TASK DIRECTIONS: Find every line of the records that has "snow" and return it.

┌─ ENTRIES SHOWN

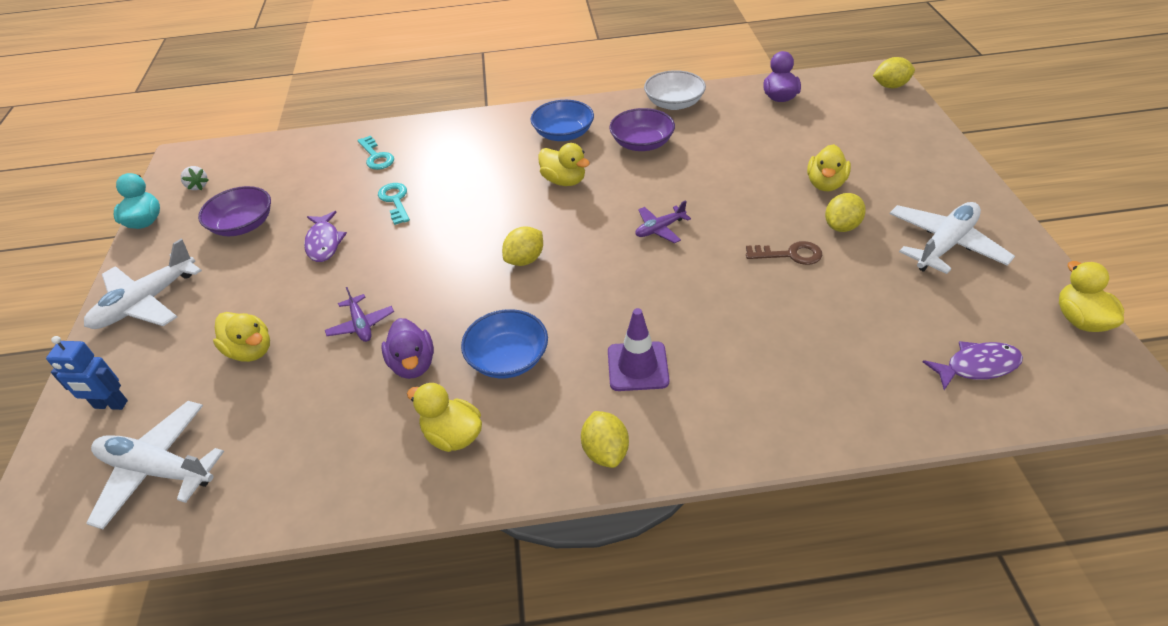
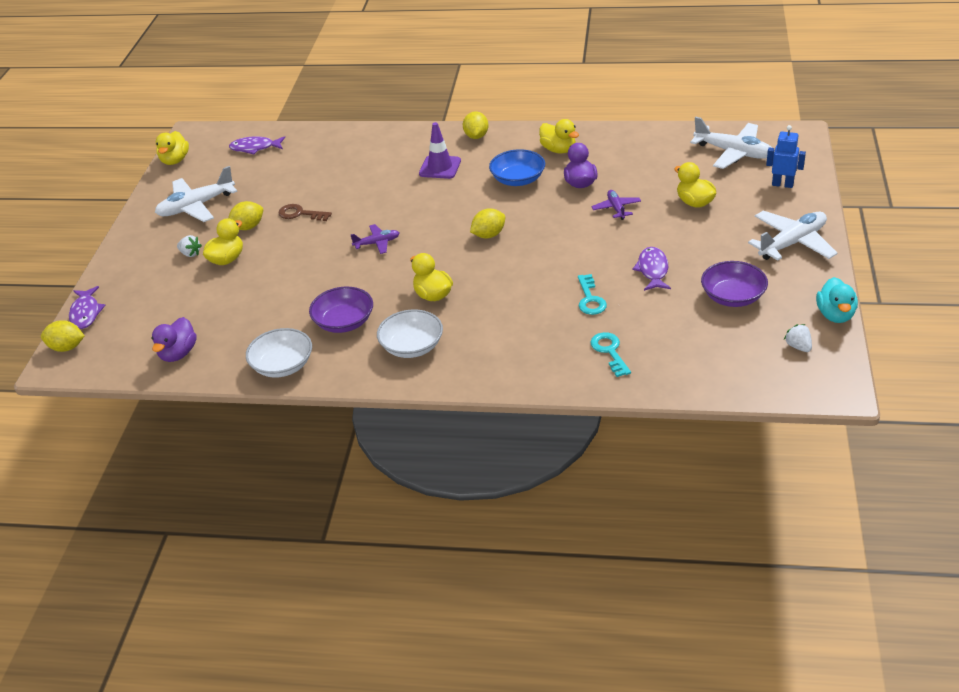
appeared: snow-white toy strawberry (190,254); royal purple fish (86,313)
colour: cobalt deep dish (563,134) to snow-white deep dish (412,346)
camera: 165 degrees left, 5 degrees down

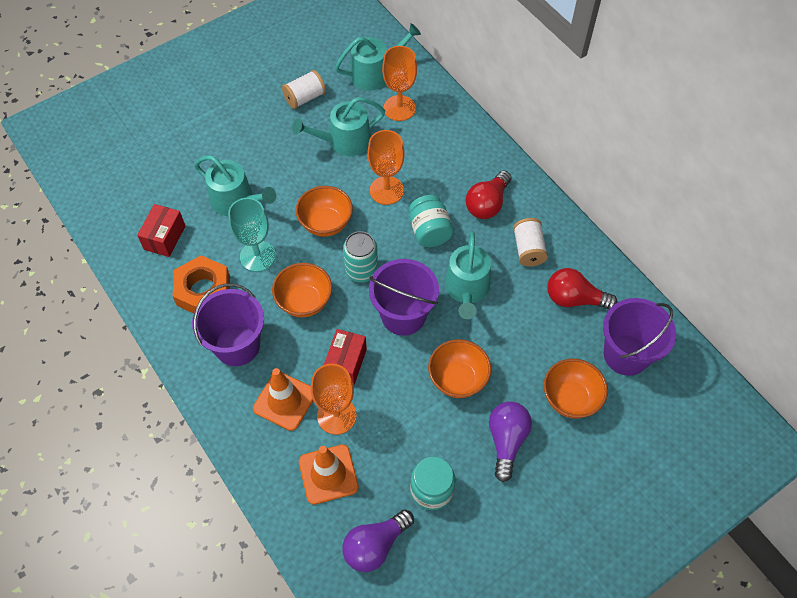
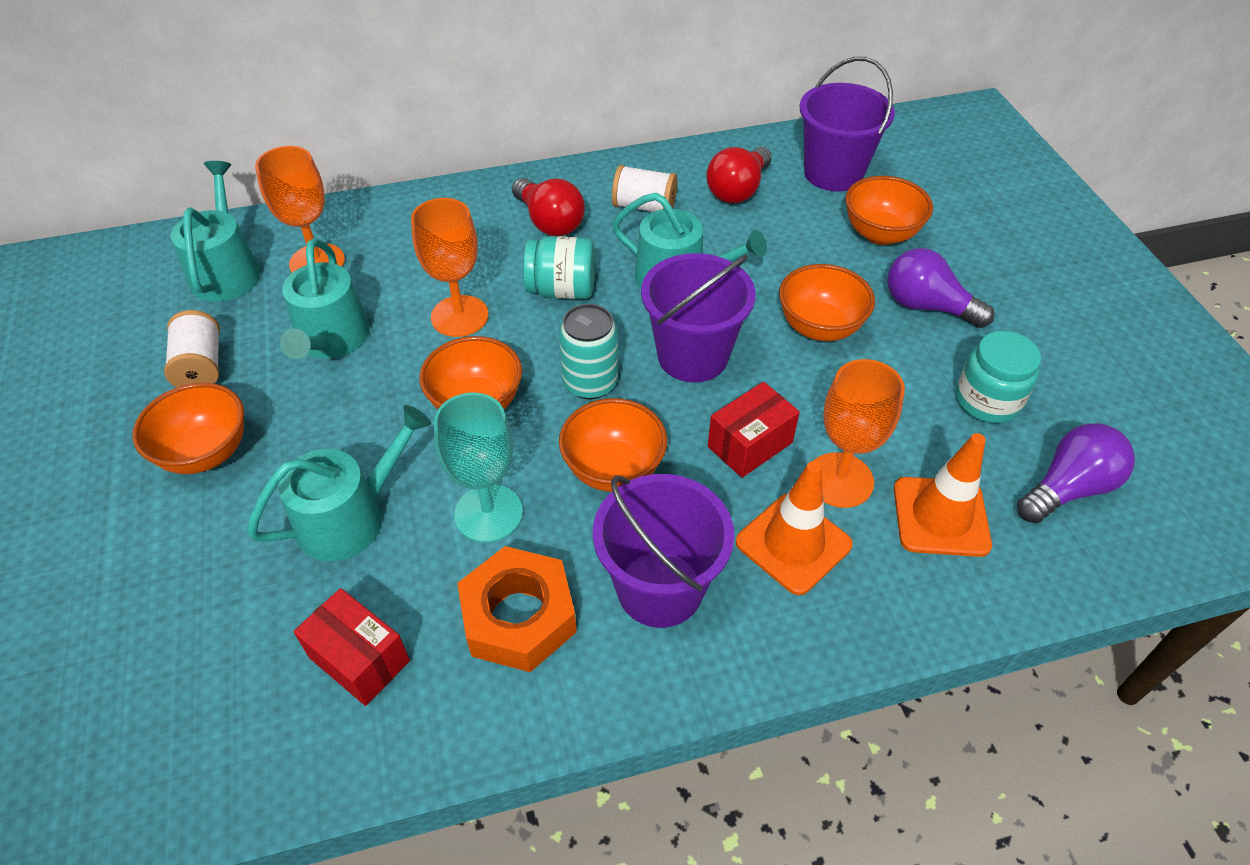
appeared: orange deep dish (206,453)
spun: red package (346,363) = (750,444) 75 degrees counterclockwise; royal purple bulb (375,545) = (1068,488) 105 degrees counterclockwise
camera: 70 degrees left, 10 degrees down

└─

WRITTEN SOLUTION:
appeared: snow-white toy strawberry (190,254); royal purple fish (86,313)
colour: cobalt deep dish (563,134) to snow-white deep dish (412,346)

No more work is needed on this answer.